▸ **WHAT YOU WILL DO**
Count the lines in the items below that contain the string "kern", matching case exactly. Reply with that number alone.
++++++++
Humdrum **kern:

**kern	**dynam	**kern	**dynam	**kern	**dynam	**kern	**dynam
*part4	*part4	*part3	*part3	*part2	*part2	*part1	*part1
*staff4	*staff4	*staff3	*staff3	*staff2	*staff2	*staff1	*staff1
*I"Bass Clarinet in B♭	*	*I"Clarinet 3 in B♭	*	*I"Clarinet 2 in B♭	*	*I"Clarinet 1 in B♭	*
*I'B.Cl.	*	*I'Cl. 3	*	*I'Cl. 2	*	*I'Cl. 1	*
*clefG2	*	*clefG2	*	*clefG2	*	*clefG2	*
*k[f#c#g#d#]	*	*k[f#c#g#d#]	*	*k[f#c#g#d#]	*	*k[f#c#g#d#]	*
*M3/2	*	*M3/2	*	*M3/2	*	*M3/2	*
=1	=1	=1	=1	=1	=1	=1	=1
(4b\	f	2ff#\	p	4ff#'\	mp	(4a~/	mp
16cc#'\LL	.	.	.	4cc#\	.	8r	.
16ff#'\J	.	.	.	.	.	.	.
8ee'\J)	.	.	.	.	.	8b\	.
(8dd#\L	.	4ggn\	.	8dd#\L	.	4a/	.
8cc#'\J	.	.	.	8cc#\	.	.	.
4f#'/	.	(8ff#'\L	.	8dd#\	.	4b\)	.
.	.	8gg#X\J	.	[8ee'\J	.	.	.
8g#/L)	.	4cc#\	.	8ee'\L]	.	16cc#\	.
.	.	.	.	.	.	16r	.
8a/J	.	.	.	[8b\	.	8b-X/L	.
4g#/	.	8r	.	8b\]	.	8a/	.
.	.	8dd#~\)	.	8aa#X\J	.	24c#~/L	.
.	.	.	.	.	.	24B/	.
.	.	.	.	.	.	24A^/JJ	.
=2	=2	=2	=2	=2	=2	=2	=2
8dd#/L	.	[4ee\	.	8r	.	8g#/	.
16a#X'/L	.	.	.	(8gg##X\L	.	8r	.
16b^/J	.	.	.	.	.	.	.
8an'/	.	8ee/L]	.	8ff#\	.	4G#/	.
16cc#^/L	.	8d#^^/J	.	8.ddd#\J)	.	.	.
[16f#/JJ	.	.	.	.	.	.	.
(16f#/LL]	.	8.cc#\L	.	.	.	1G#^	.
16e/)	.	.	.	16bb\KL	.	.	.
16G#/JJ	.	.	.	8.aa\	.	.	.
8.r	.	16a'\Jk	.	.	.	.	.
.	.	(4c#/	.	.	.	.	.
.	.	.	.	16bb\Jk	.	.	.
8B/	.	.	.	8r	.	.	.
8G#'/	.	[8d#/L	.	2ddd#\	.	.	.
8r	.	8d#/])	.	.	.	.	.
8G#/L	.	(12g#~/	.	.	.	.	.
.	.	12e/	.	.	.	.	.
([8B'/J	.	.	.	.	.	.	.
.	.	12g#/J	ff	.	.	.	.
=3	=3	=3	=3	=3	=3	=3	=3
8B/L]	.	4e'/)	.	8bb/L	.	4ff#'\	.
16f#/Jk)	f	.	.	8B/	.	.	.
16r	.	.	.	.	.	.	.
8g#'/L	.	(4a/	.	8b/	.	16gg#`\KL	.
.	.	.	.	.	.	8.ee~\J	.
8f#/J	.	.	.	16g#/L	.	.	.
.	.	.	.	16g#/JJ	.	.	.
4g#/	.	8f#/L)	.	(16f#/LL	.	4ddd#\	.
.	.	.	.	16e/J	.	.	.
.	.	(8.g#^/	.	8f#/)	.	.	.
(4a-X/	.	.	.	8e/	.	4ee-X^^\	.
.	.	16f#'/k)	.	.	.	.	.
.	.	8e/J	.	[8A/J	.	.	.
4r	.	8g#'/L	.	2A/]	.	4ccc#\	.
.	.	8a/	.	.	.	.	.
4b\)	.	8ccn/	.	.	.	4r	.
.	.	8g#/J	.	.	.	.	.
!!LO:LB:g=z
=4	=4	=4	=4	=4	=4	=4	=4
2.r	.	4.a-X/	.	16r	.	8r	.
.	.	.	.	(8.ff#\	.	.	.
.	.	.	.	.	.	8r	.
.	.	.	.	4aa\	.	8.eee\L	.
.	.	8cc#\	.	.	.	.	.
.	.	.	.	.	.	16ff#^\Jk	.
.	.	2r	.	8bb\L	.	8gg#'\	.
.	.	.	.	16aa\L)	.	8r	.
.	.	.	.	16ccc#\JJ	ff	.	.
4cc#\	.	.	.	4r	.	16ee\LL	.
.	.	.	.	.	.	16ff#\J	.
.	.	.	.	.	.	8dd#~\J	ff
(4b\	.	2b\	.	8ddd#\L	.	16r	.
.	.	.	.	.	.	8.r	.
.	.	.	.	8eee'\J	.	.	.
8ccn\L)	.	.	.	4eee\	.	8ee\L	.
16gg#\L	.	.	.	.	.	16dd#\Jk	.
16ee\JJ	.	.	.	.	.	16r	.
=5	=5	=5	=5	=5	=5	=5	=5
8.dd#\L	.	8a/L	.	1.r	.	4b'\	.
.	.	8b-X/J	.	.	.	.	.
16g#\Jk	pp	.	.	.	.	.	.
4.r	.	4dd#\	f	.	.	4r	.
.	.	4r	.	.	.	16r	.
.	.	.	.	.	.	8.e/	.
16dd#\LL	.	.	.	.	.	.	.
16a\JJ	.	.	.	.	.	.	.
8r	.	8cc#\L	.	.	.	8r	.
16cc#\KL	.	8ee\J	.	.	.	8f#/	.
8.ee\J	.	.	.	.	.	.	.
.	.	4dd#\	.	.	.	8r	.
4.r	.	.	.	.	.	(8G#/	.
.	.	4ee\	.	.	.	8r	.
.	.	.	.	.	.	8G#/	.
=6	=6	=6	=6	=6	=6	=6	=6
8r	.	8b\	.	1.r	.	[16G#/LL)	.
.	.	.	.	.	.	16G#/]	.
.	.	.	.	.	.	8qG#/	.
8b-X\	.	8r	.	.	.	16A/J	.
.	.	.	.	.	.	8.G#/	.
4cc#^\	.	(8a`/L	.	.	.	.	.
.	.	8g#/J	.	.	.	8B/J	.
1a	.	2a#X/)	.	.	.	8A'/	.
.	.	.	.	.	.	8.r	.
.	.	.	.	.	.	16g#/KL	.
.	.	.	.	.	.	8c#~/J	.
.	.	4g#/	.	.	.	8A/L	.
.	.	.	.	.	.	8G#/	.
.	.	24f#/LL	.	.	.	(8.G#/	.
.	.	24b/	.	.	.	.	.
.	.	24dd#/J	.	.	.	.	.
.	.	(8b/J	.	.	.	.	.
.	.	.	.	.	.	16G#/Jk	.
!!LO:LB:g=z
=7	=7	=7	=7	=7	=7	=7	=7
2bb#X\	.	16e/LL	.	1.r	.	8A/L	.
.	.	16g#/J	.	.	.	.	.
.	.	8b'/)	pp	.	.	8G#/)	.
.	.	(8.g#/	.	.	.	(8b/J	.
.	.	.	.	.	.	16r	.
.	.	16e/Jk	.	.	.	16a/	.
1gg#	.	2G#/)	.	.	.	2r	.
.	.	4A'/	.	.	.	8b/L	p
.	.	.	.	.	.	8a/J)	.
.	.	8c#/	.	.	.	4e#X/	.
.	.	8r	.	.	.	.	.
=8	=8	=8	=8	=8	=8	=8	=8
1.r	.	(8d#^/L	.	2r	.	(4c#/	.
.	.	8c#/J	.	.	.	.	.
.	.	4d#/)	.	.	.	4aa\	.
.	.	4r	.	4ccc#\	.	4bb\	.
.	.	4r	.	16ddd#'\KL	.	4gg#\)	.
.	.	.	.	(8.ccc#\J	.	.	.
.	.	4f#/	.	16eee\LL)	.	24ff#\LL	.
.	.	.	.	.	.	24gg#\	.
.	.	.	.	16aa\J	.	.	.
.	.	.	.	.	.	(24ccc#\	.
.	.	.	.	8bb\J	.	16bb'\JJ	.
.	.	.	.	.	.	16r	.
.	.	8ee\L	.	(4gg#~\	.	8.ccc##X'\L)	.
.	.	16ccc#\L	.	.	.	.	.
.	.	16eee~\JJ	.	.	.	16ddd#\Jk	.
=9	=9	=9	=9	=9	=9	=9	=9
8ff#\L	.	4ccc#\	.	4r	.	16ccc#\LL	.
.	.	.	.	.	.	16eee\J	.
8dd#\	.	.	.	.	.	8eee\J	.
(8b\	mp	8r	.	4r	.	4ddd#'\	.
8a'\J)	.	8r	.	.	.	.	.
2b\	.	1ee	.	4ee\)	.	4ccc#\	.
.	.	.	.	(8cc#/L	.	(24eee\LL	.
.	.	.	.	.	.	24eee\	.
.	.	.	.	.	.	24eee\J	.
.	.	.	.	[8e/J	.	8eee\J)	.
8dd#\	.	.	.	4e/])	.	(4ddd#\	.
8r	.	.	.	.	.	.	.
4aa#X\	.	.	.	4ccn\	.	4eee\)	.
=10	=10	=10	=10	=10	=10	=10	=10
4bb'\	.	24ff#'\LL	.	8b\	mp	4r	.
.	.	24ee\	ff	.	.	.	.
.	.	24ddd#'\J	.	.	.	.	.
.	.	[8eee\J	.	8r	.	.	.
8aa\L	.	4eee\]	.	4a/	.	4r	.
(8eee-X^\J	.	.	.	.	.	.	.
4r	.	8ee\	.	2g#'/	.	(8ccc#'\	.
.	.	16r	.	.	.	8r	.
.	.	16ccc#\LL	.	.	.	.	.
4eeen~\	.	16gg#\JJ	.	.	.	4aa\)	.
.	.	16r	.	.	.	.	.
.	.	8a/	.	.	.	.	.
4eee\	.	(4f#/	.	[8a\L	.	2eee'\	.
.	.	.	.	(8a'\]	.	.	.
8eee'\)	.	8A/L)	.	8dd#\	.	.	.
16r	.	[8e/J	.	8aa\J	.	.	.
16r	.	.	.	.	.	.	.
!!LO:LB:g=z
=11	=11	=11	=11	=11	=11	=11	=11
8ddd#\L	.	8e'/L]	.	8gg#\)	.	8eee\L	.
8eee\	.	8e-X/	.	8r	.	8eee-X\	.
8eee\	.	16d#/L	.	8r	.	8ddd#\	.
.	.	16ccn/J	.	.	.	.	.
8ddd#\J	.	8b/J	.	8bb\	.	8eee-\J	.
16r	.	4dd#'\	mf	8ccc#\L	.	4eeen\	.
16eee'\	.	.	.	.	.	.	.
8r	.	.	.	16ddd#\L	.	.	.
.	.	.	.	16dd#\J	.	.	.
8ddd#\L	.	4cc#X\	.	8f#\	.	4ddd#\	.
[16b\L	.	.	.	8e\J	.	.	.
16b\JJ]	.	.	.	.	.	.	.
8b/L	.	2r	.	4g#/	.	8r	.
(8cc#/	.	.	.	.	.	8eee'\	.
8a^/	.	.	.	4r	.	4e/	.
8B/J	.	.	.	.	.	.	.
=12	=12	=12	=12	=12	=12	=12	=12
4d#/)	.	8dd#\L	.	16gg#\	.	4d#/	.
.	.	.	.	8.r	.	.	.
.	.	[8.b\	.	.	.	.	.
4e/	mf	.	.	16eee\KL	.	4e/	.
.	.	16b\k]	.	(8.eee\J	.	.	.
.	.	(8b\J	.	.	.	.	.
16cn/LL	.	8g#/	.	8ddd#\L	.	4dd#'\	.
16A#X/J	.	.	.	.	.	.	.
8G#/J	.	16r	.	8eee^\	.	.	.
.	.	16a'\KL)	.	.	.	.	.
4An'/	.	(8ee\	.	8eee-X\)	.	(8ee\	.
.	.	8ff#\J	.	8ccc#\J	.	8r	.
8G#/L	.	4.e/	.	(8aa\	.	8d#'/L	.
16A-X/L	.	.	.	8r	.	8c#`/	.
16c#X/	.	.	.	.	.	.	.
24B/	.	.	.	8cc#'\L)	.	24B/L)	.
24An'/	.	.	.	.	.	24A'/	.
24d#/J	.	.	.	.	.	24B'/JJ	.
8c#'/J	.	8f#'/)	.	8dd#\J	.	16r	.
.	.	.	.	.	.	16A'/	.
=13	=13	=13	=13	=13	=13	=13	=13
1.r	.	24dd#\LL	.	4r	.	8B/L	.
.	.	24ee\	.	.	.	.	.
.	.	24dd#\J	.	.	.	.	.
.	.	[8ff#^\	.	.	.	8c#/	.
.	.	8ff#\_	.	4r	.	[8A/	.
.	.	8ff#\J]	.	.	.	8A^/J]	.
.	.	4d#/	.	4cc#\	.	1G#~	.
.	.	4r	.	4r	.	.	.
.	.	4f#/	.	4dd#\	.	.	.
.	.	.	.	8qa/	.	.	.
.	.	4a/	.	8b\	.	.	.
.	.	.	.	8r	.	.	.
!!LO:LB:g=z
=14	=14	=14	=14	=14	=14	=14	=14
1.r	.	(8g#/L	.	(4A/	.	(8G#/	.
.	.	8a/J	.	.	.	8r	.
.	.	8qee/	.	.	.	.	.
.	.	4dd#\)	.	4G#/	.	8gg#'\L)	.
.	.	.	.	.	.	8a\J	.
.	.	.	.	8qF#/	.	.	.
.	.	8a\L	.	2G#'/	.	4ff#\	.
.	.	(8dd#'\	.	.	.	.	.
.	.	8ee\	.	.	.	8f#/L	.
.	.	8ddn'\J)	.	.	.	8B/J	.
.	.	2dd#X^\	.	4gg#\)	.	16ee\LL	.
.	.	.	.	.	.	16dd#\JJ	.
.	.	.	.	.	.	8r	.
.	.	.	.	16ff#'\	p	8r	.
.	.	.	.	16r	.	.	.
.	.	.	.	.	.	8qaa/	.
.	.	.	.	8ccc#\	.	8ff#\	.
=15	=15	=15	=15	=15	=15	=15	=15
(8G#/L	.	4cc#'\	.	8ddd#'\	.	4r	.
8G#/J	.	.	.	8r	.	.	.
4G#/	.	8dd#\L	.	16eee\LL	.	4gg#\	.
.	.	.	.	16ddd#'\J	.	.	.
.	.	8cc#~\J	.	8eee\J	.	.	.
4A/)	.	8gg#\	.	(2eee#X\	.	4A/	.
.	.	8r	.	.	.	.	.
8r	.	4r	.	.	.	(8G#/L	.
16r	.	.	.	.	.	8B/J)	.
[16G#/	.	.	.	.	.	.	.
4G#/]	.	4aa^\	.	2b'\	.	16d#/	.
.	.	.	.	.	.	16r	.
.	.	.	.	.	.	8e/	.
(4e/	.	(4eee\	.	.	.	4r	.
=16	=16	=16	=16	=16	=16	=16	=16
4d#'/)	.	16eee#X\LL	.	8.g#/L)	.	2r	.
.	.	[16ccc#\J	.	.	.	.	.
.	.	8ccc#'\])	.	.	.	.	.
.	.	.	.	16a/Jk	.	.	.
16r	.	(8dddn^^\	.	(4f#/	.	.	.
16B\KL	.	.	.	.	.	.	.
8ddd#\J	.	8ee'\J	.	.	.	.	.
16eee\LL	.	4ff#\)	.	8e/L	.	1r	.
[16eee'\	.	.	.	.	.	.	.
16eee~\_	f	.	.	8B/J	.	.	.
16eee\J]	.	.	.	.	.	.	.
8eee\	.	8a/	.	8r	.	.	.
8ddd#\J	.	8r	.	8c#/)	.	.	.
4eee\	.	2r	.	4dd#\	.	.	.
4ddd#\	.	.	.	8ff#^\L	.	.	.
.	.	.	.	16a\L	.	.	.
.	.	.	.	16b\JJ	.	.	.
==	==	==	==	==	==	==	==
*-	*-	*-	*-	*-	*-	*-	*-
++++++++
▸ **ANSWER IN FULL**
2